--- Data provided ---

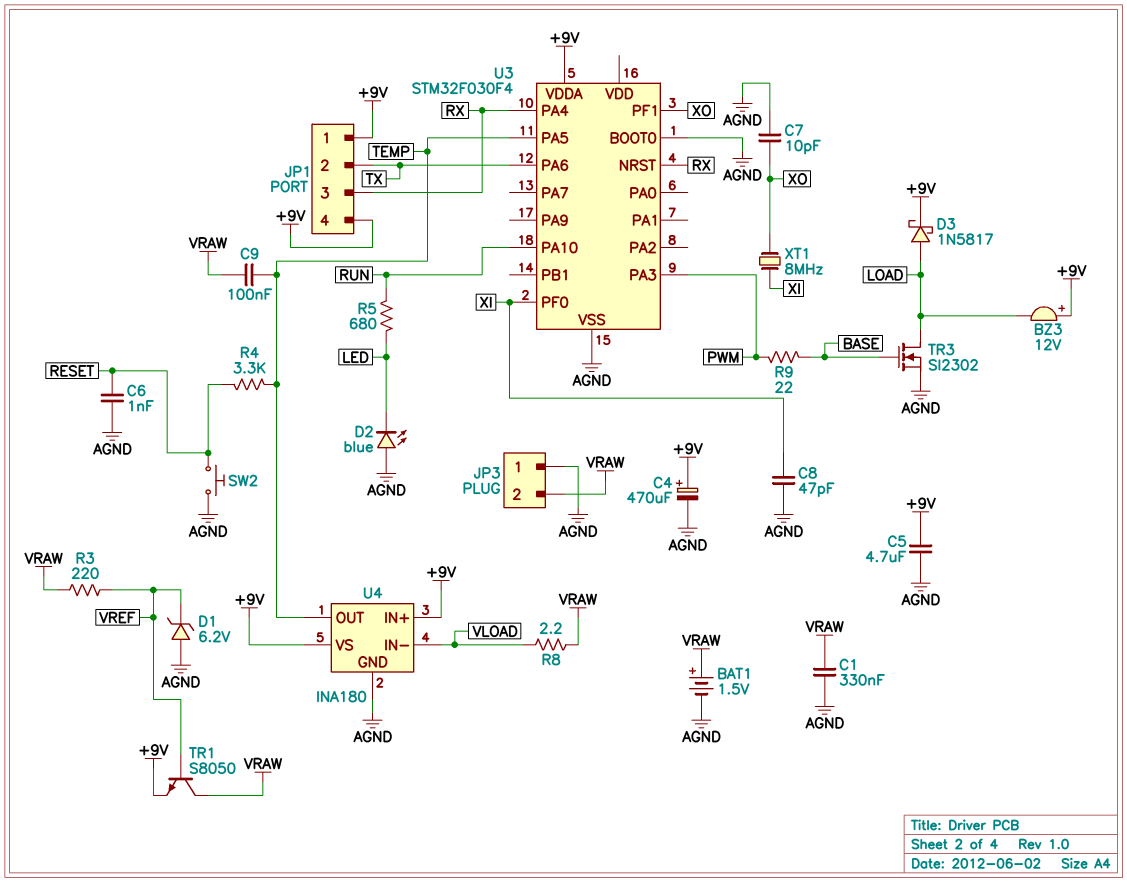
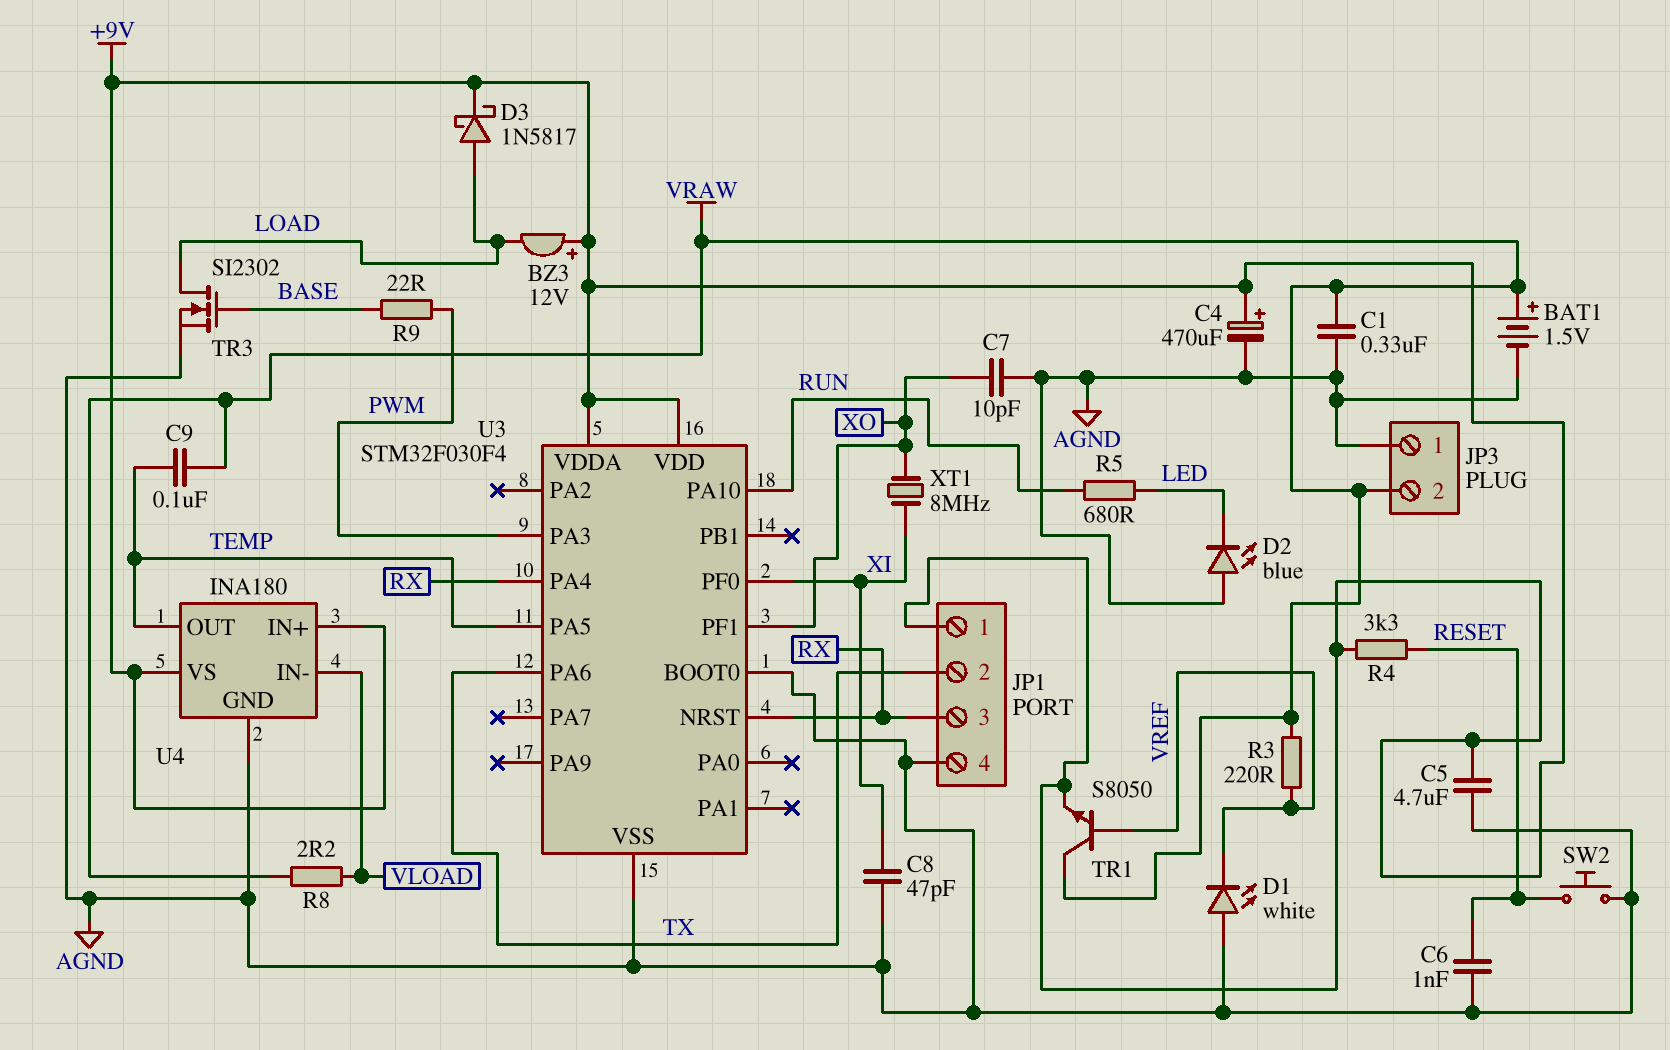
D1: zener 6.2V (A AGND, K VREF) -> LED white (A AGND, K VREF)
JP1 pin 4: +9V -> AGND
R4: 3.3k (RESET, TEMP) -> 3.3k (+9V, RESET)
U3 pin VDD: none -> +9V

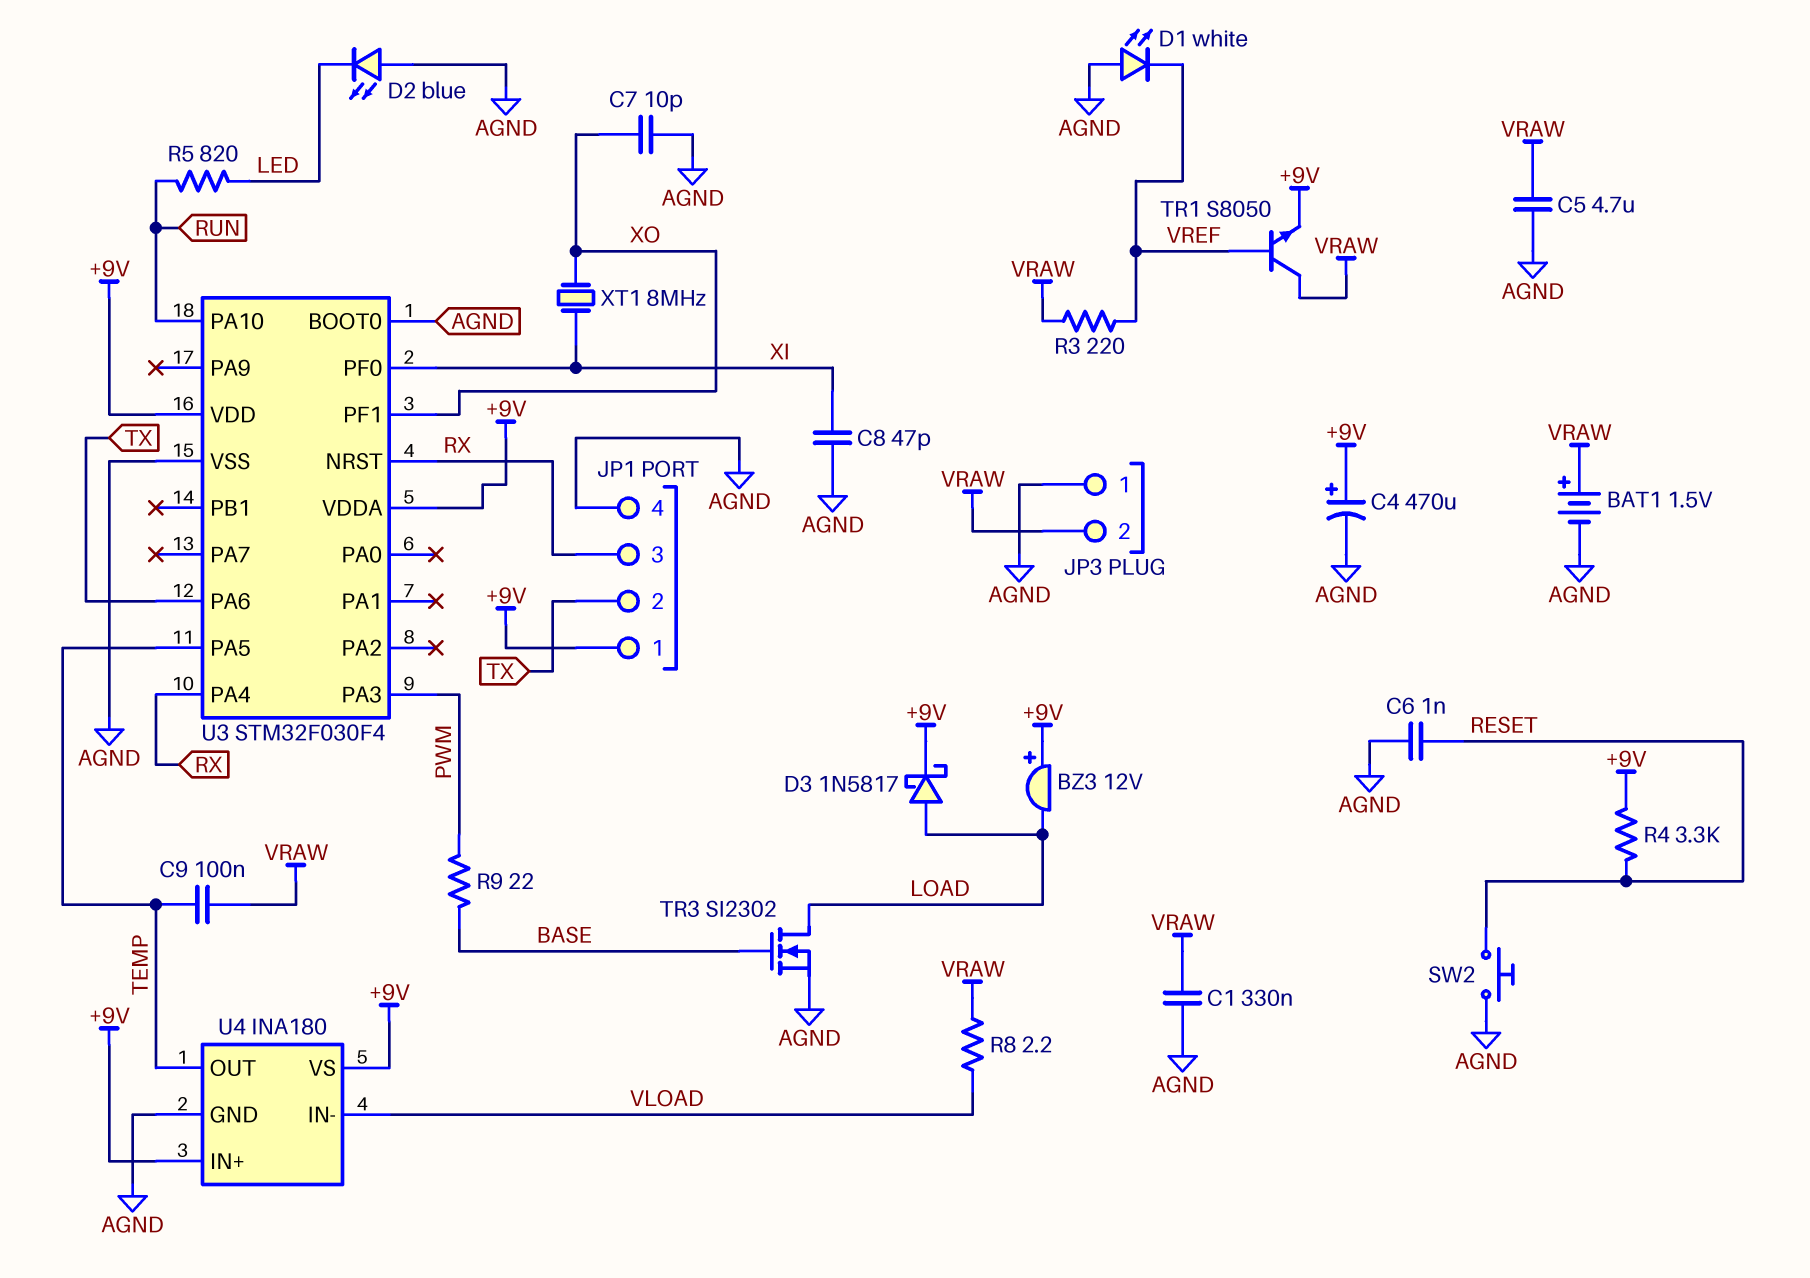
C5: 4.7uF (+9V, AGND) -> 4.7uF (AGND, VRAW)
R5: 680 (LED, RUN) -> 820 (LED, RUN)

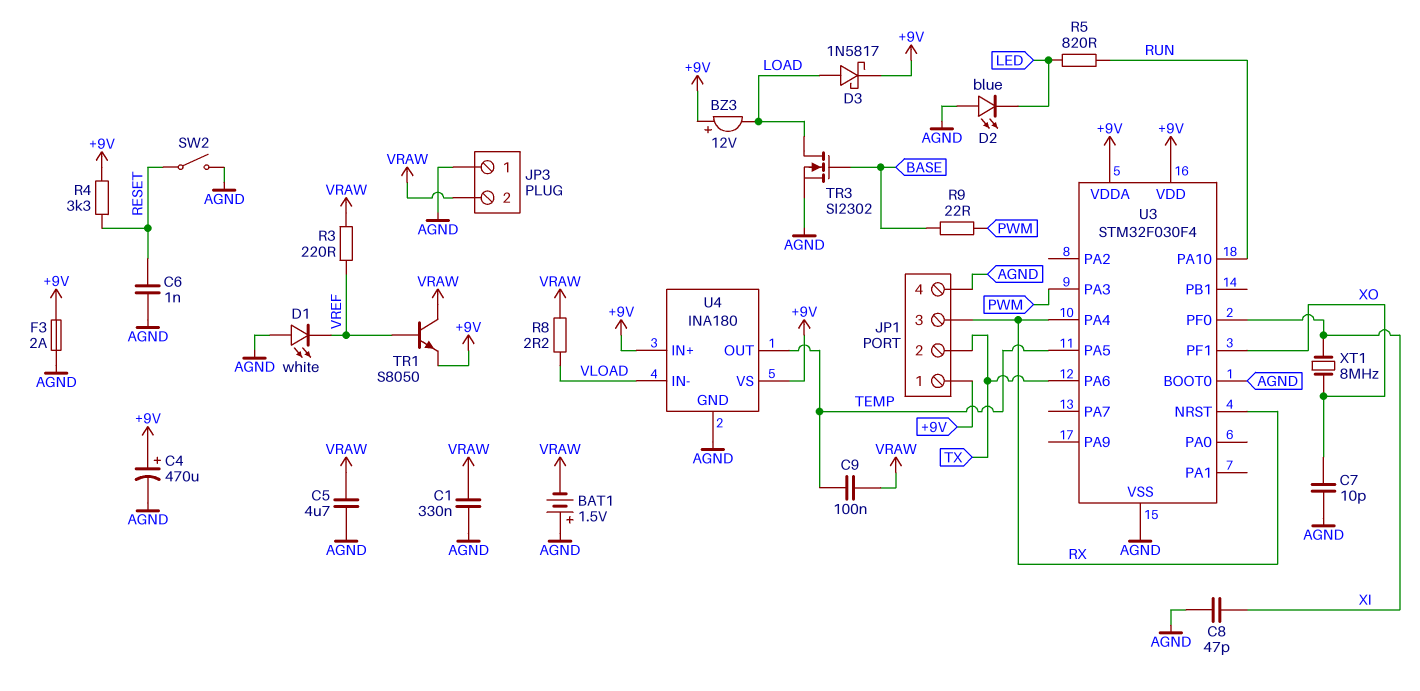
BAT1: 1.5V (plus VRAW, minus AGND) -> 1.5V (plus AGND, minus VRAW)
F3: none -> 2A (+9V, AGND)
SW2: button (AGND, RESET) -> switch (AGND, RESET)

---

◆ Exercise goal
Among the records, find all lines that include the string "VRAW" and return them.

◆ The completed task
C5: 4.7uF (+9V, AGND) -> 4.7uF (AGND, VRAW)
BAT1: 1.5V (plus VRAW, minus AGND) -> 1.5V (plus AGND, minus VRAW)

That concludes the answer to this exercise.